* _Task directions_: Find all the lines in the material below with the word "watering", and copy them.

* _Source material_:

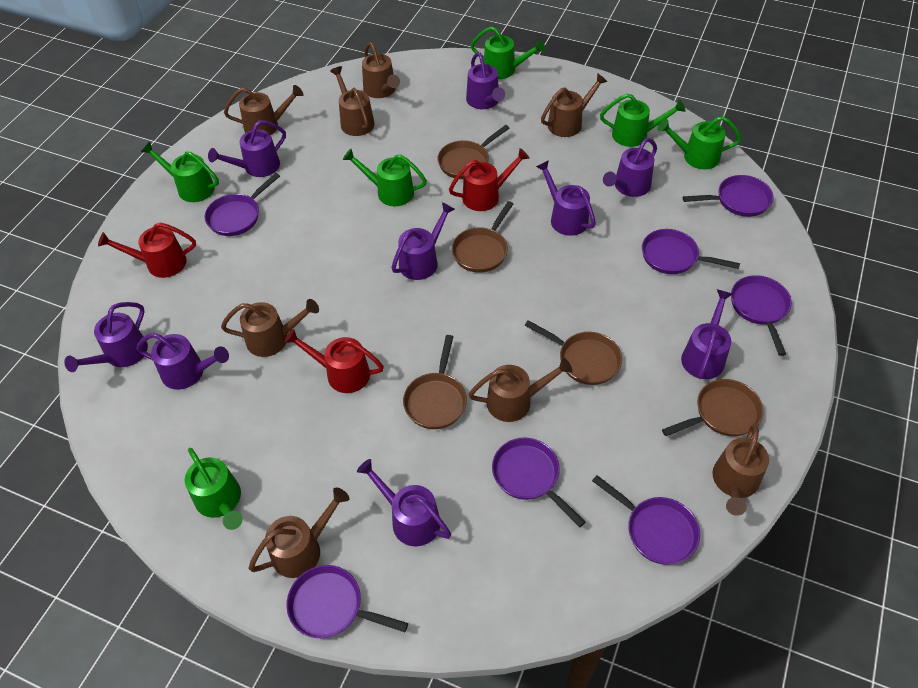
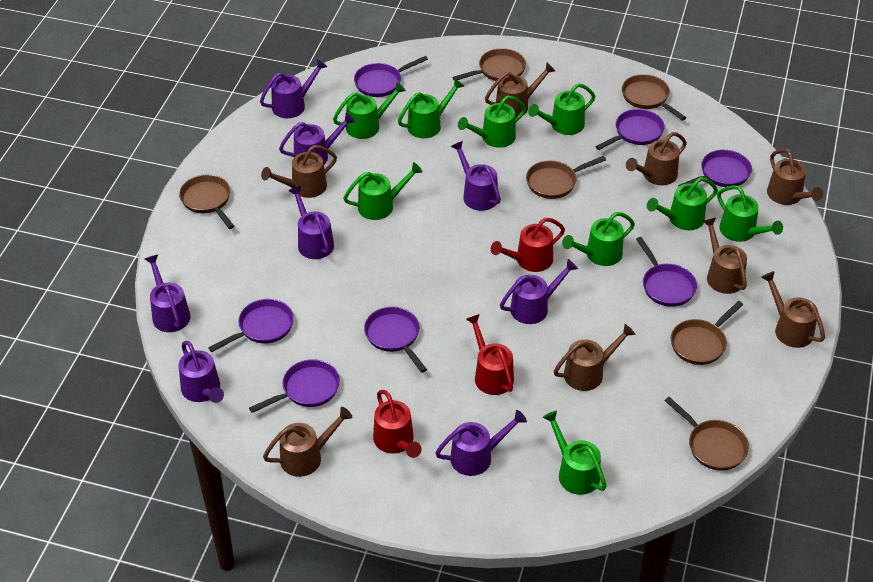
brown pan: 5 -> 6
green watering can: 6 -> 9
purple watering can: 9 -> 8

* _Solution to the exercise_:
green watering can: 6 -> 9
purple watering can: 9 -> 8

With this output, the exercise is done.